- HOW TO COMPLETE THIS TASK
The whole listing needs retyping exactly; keep the pictures out of it.

- RECORDS SHOWN
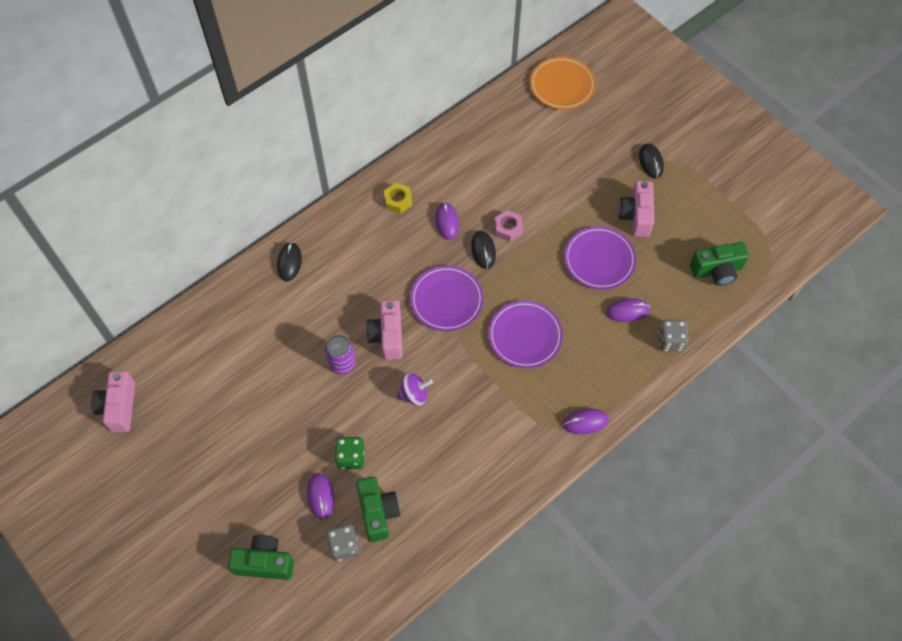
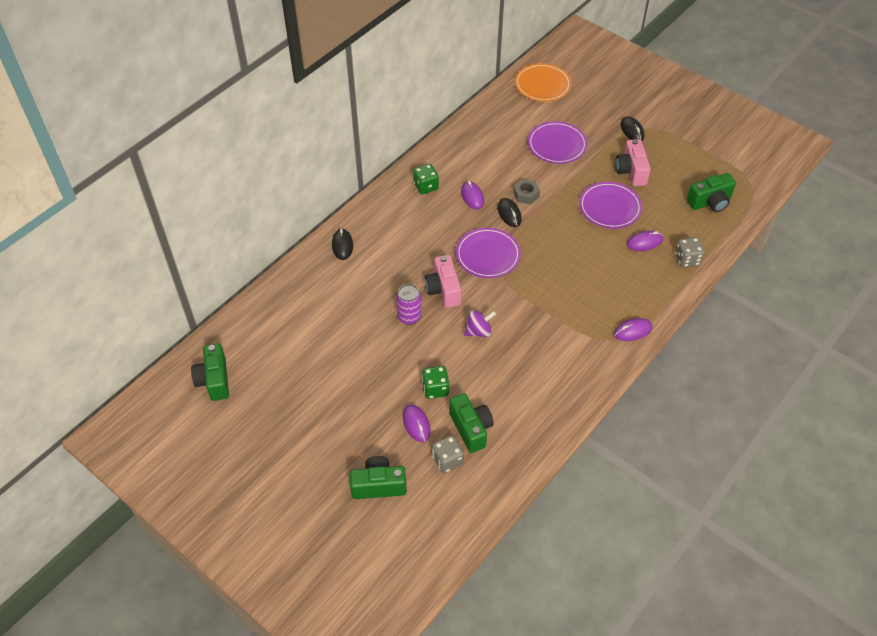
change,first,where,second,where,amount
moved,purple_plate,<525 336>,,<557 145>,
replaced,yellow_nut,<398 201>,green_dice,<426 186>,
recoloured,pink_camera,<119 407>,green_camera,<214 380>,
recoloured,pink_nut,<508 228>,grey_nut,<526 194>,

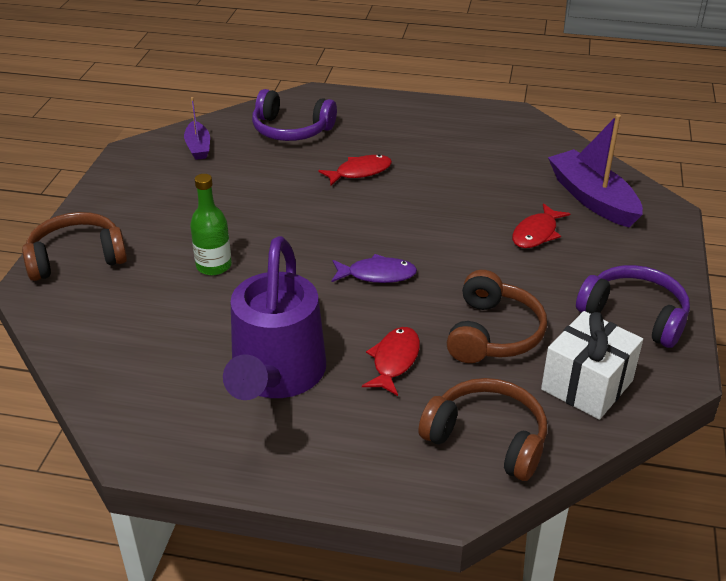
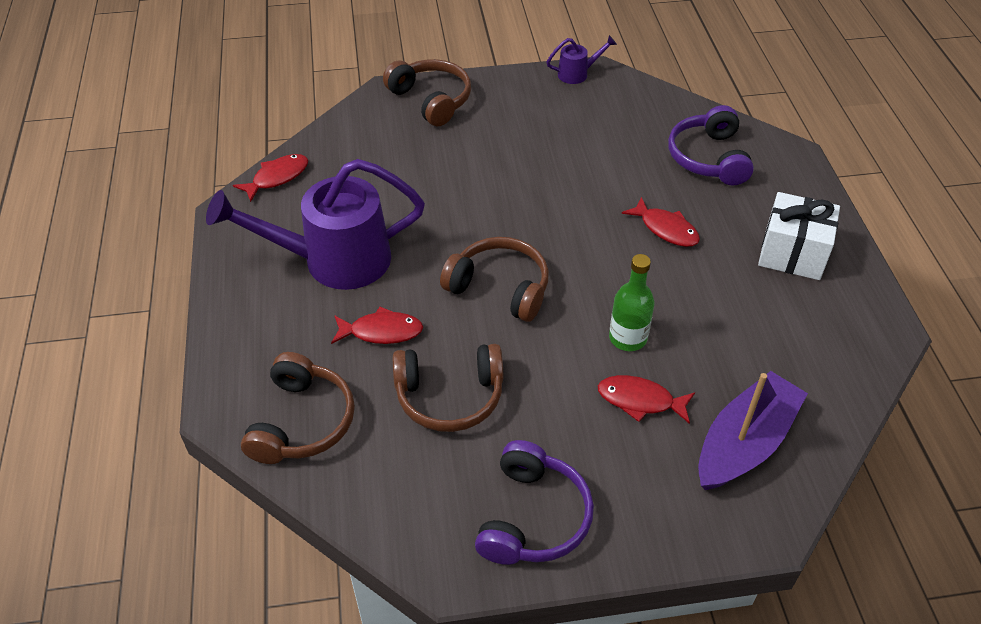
change,first,where,second,where,amount
removed,purple_boat,<198 147>,,,
added,,,red_fish,<277 177>,
added,,,purple_watering_can,<577 74>,
moved,green_bottle,<214 266>,,<627 338>,
moved,white_gift,<587 385>,,<792 253>,
replaced,purple_fish,<377 275>,brown_headphones,<500 287>,

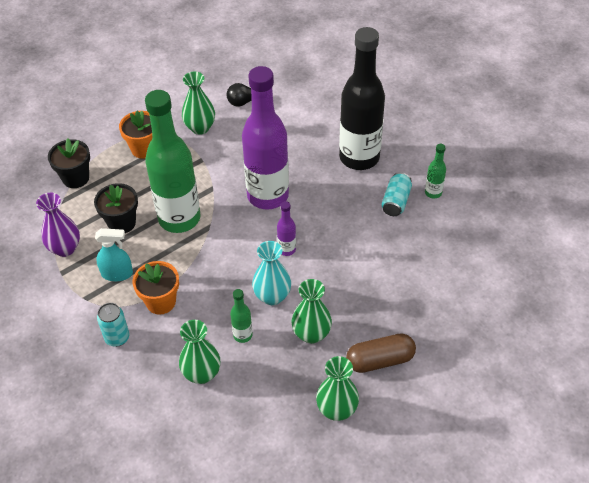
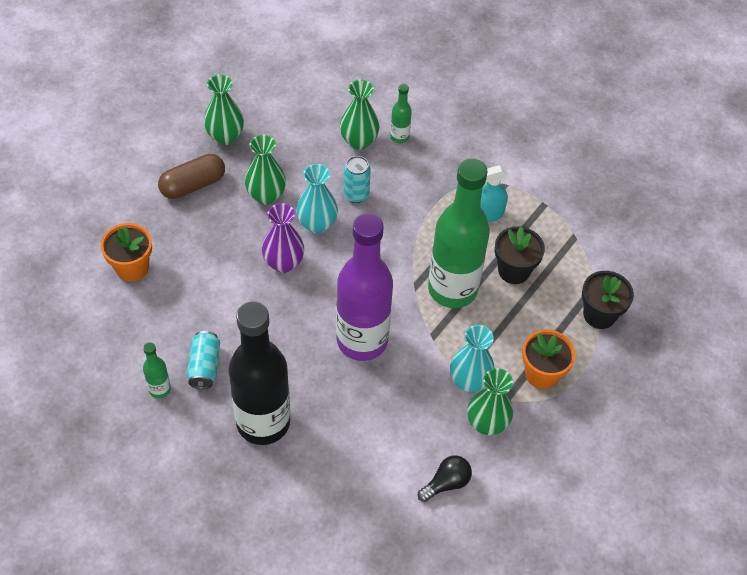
change,first,where,second,where,amount
removed,purple_bottle,<287 249>,,,
added,,,turquoise_vase,<469 381>,
moved,purple_vase,<65 248>,,<283 263>,
moved,turquoise_can,<117 338>,,<356 194>,
moved,orange_flower_pot,<161 302>,,<132 267>,
moved,green_bottle,<242 335>,,<399 137>,

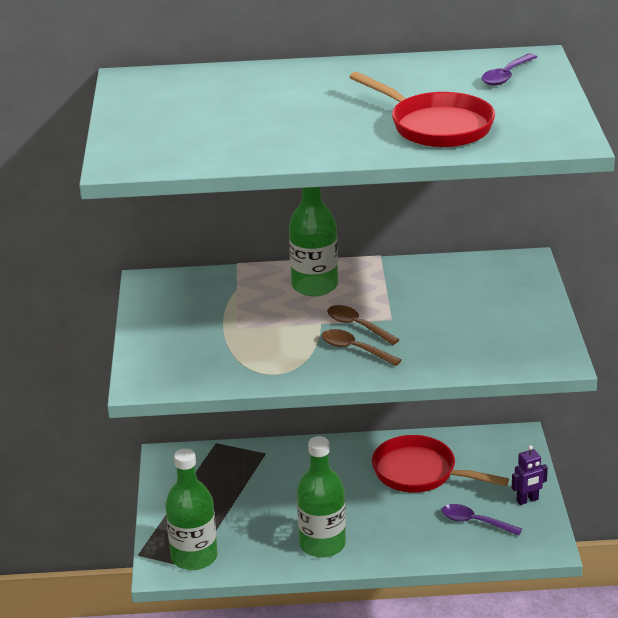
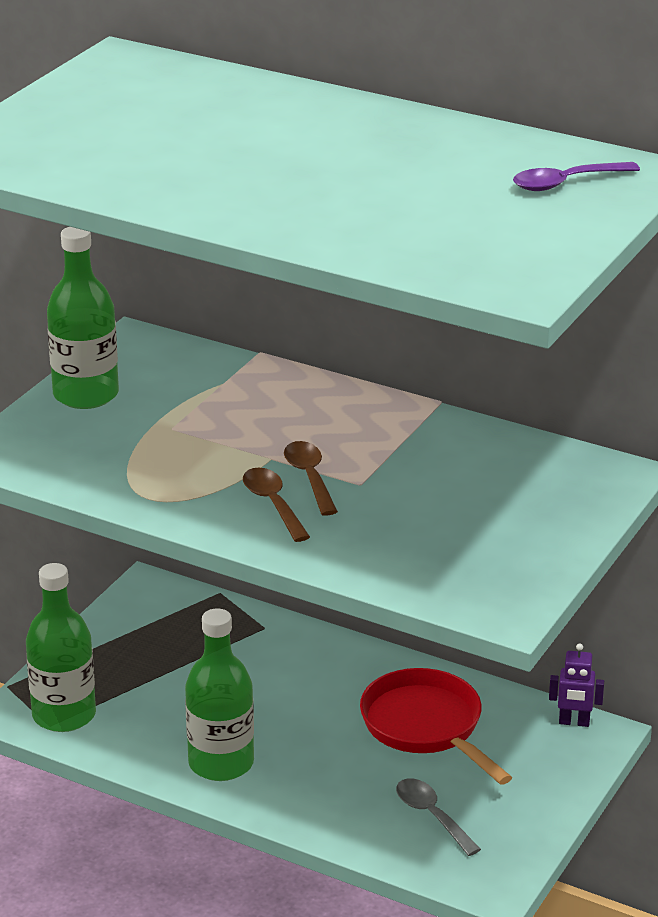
change,first,where,second,where,amount
removed,red_pan,<436 126>,,,
moved,green_bottle,<314 286>,,<86 395>,
moved,purple_robot,<527 500>,,<574 722>,
recoloured,purple_spoon,<475 522>,grey_spoon,<432 816>,

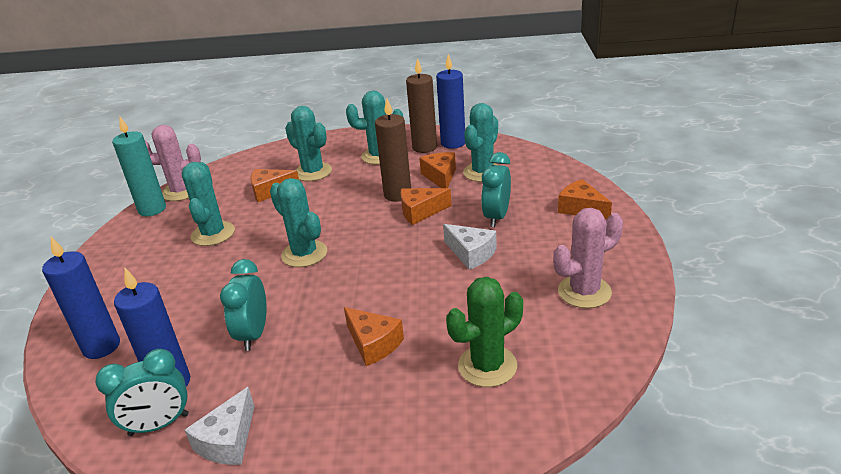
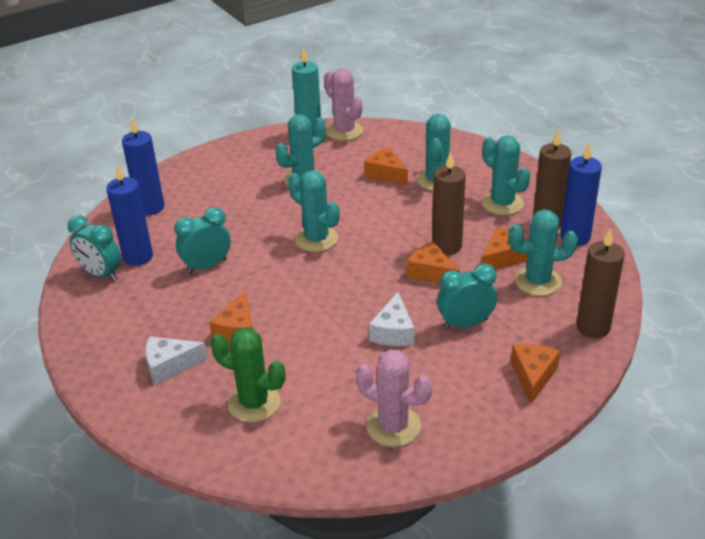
change,first,where,second,where,amount
added,,,brown_candle,<593 327>,
moved,white_cheese,<228 441>,,<170 365>,
turned,turquoise_cactus,<304 254>,,<316 239>,60 degrees counterclockwise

- ANSWER SPACE
change,first,where,second,where,amount
moved,purple_plate,<525 336>,,<557 145>,
replaced,yellow_nut,<398 201>,green_dice,<426 186>,
recoloured,pink_camera,<119 407>,green_camera,<214 380>,
recoloured,pink_nut,<508 228>,grey_nut,<526 194>,

change,first,where,second,where,amount
removed,purple_boat,<198 147>,,,
added,,,red_fish,<277 177>,
added,,,purple_watering_can,<577 74>,
moved,green_bottle,<214 266>,,<627 338>,
moved,white_gift,<587 385>,,<792 253>,
replaced,purple_fish,<377 275>,brown_headphones,<500 287>,

change,first,where,second,where,amount
removed,purple_bottle,<287 249>,,,
added,,,turquoise_vase,<469 381>,
moved,purple_vase,<65 248>,,<283 263>,
moved,turquoise_can,<117 338>,,<356 194>,
moved,orange_flower_pot,<161 302>,,<132 267>,
moved,green_bottle,<242 335>,,<399 137>,

change,first,where,second,where,amount
removed,red_pan,<436 126>,,,
moved,green_bottle,<314 286>,,<86 395>,
moved,purple_robot,<527 500>,,<574 722>,
recoloured,purple_spoon,<475 522>,grey_spoon,<432 816>,

change,first,where,second,where,amount
added,,,brown_candle,<593 327>,
moved,white_cheese,<228 441>,,<170 365>,
turned,turquoise_cactus,<304 254>,,<316 239>,60 degrees counterclockwise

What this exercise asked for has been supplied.